INSTRUCTIONS TO FOLLOW> Nothing but the lines from the one with "cyan brick L10" through the end of the data should be set down, each exactly as written, and no picture should be included.

Coordinate-based change listings>
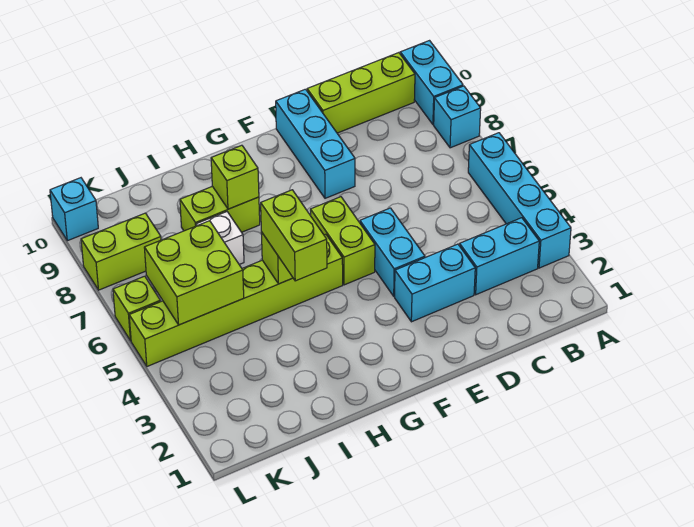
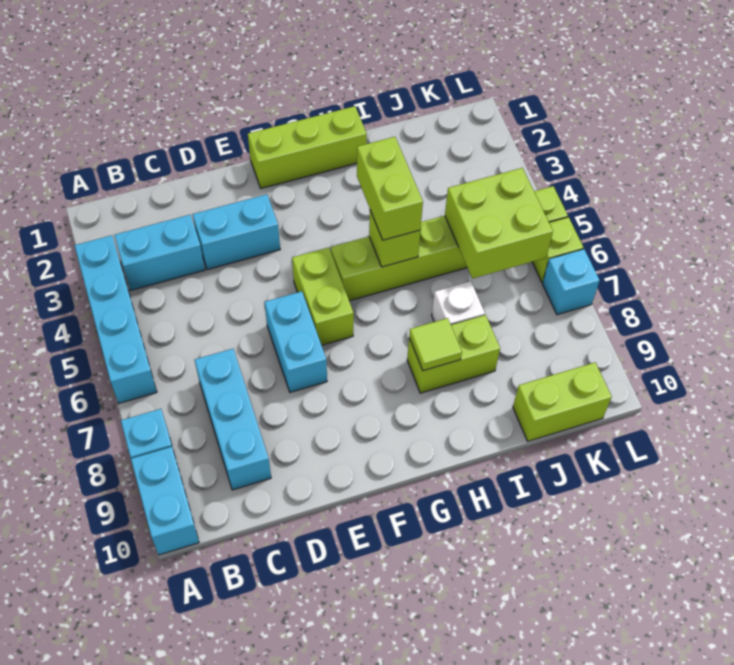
lime brick B10:D10 level 1 -> lime brick F1:H1 level 1
cyan brick E4:E5 level 1 -> cyan brick E6:E7 level 1
cyan brick E8:E10 level 1 -> cyan brick C7:C9 level 1
lime brick H8 level 2 -> lime tile H8 level 2
lime brick K8:L8 level 1 -> lime brick J10:K10 level 1
cyan brick L10 level 1 -> cyan brick L7 level 1

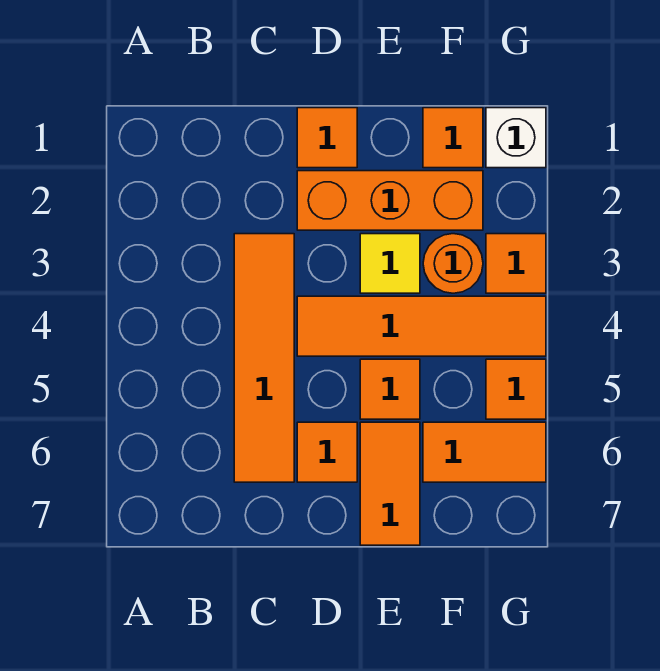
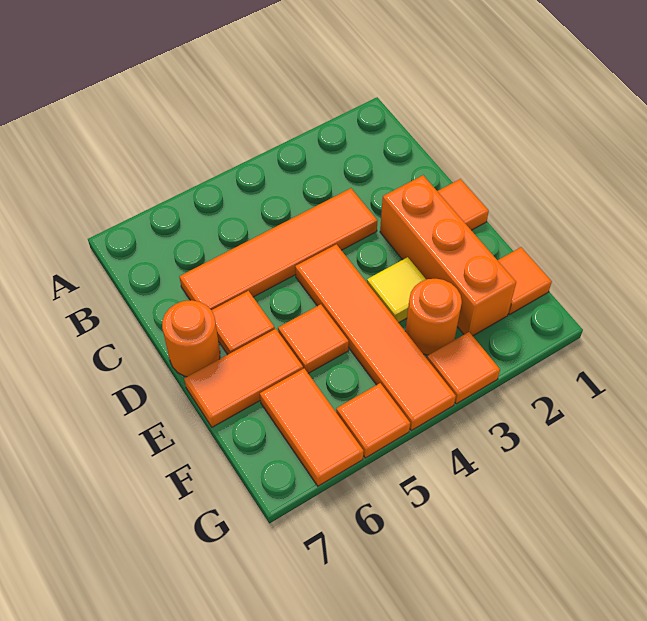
none -> orange round brick D7 level 1
white brick G1 level 1 -> none

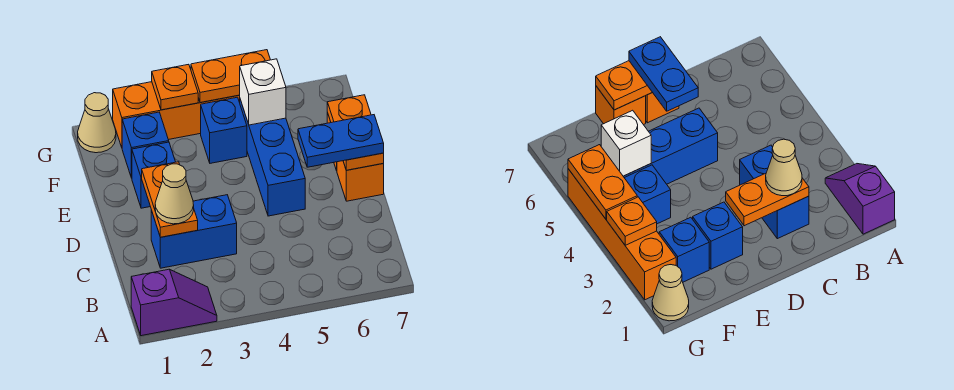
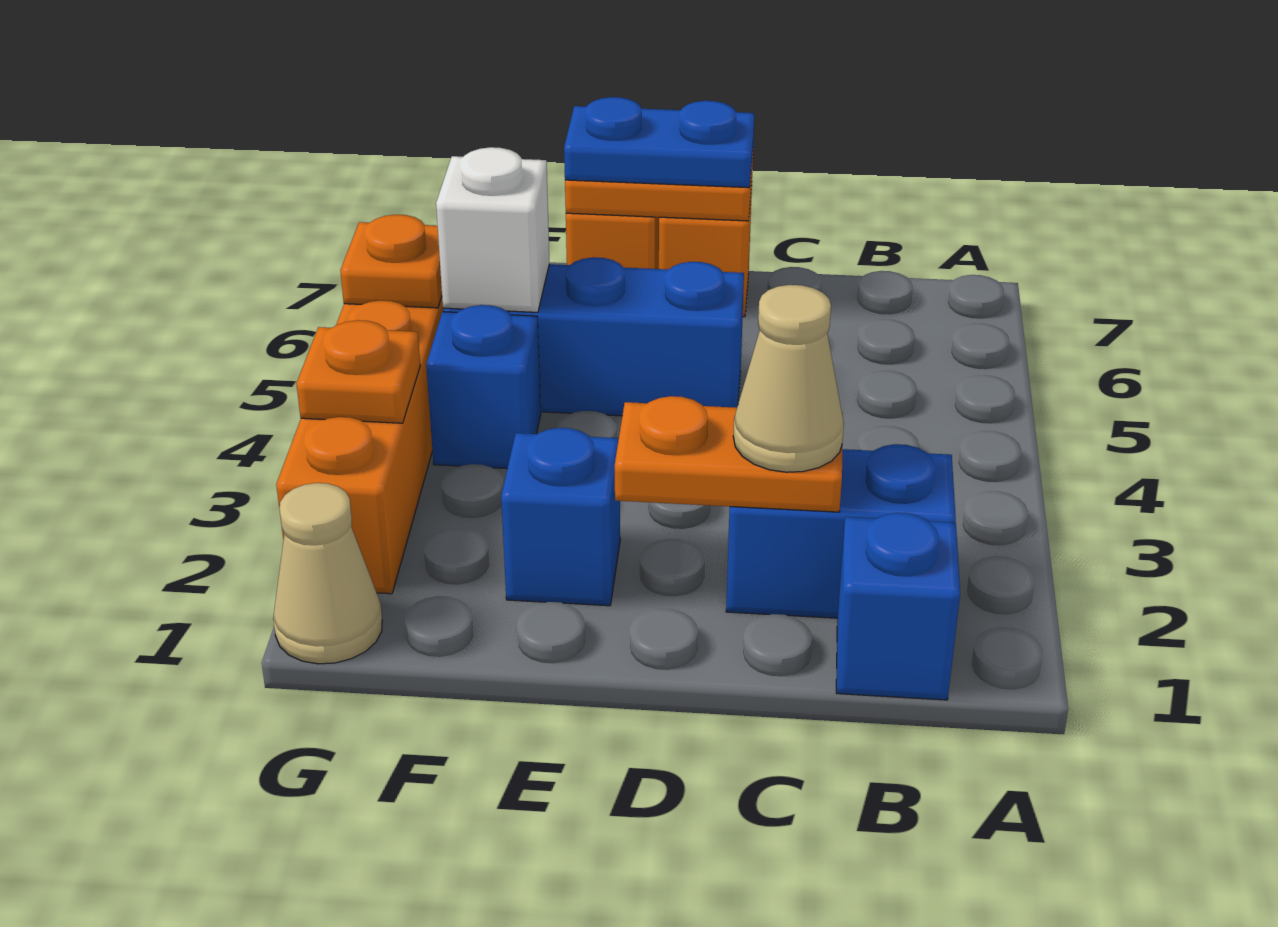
purple slope A1:A2 level 1 top 1 -> none
blue brick C2:C3 level 1 -> blue brick B2:C2 level 1
blue plate D6:D7 level 3 -> blue plate D7:E7 level 3
blue brick F2 level 1 -> blue brick B1 level 1
orange plate G4:G5 level 2 -> orange plate G5 level 2

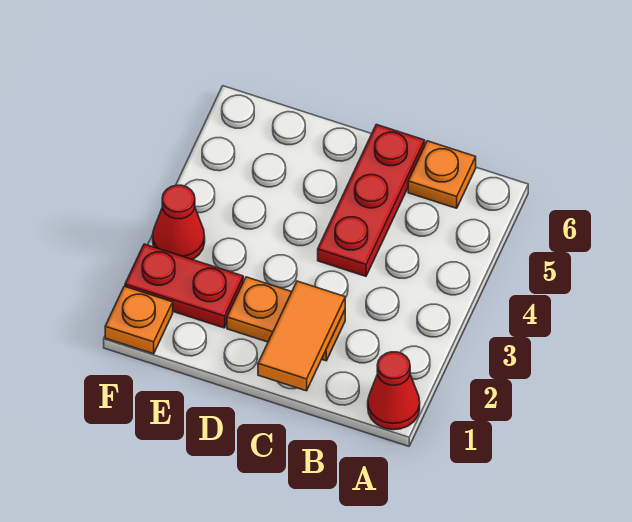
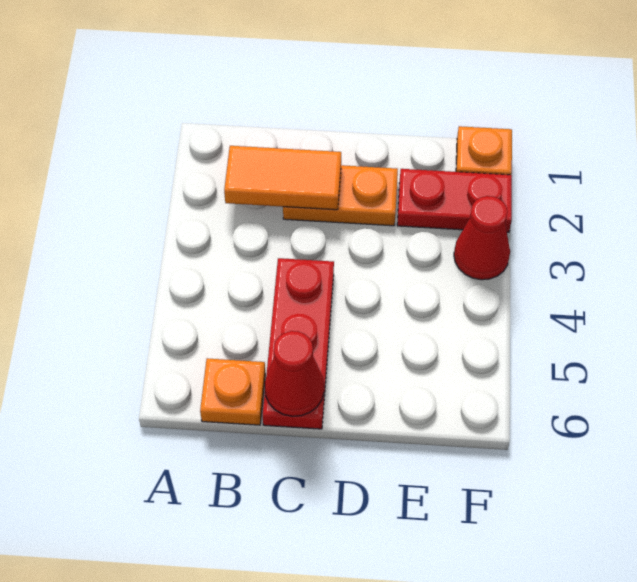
red cone A1 level 1 -> red cone C6 level 2
orange tile C1:C2 level 2 -> orange tile B2:C2 level 2

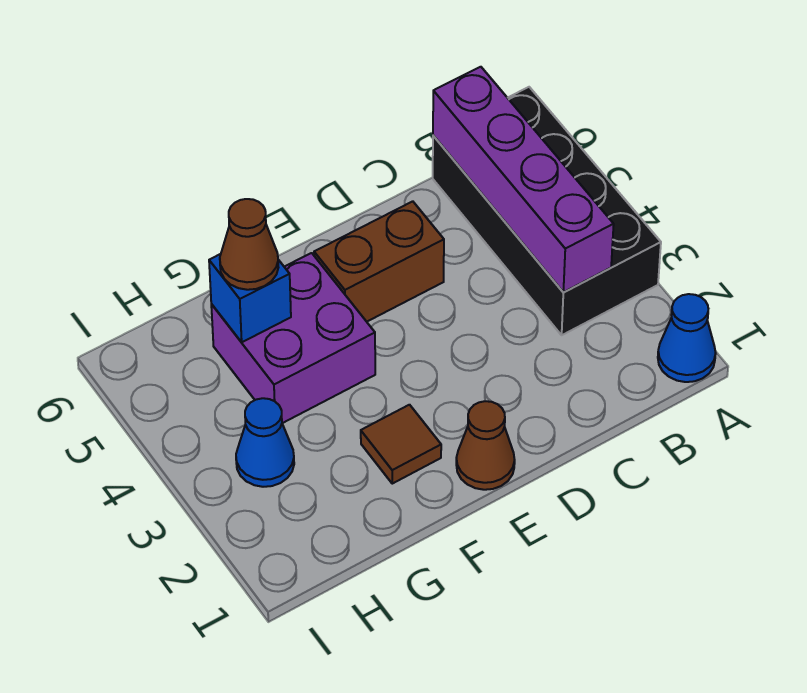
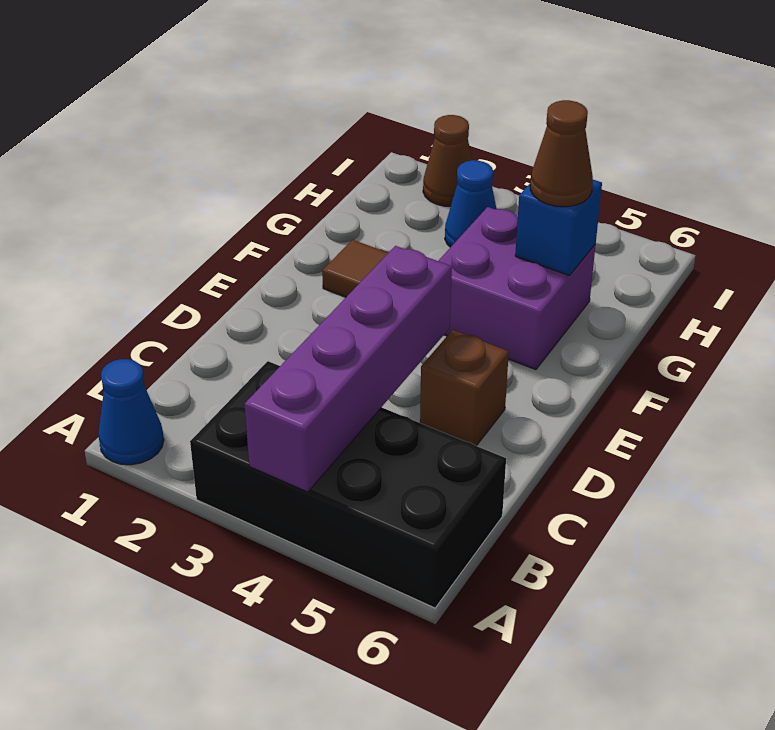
purple brick B3:B6 level 2 -> purple brick A4:D4 level 2
brown brick D5:E5 level 1 -> brown brick D5 level 1
brown cone E1 level 1 -> brown cone I2 level 1

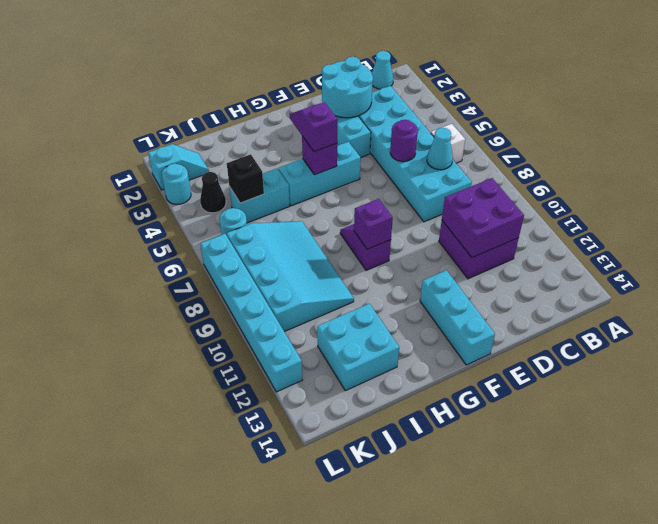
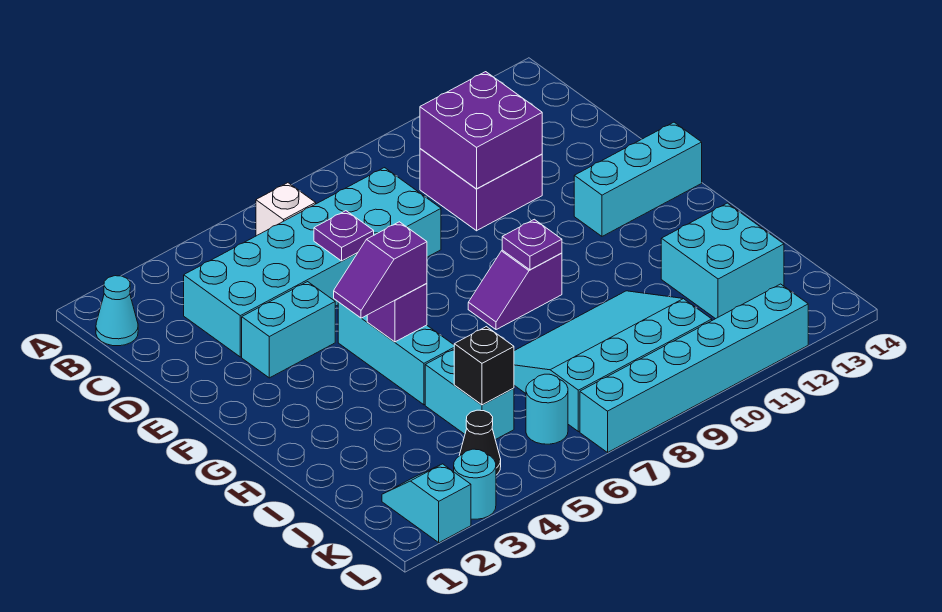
cyan cone C7 level 2 -> none
cyan round brick D2:E3 level 2 -> none
purple round brick D6 level 2 -> purple plate D6 level 2
purple brick G9 level 2 -> purple plate G9 level 2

EXERCISE SOLUTION>
cyan brick L10 level 1 -> cyan brick L7 level 1

none -> orange round brick D7 level 1
white brick G1 level 1 -> none

purple slope A1:A2 level 1 top 1 -> none
blue brick C2:C3 level 1 -> blue brick B2:C2 level 1
blue plate D6:D7 level 3 -> blue plate D7:E7 level 3
blue brick F2 level 1 -> blue brick B1 level 1
orange plate G4:G5 level 2 -> orange plate G5 level 2

red cone A1 level 1 -> red cone C6 level 2
orange tile C1:C2 level 2 -> orange tile B2:C2 level 2

purple brick B3:B6 level 2 -> purple brick A4:D4 level 2
brown brick D5:E5 level 1 -> brown brick D5 level 1
brown cone E1 level 1 -> brown cone I2 level 1

cyan cone C7 level 2 -> none
cyan round brick D2:E3 level 2 -> none
purple round brick D6 level 2 -> purple plate D6 level 2
purple brick G9 level 2 -> purple plate G9 level 2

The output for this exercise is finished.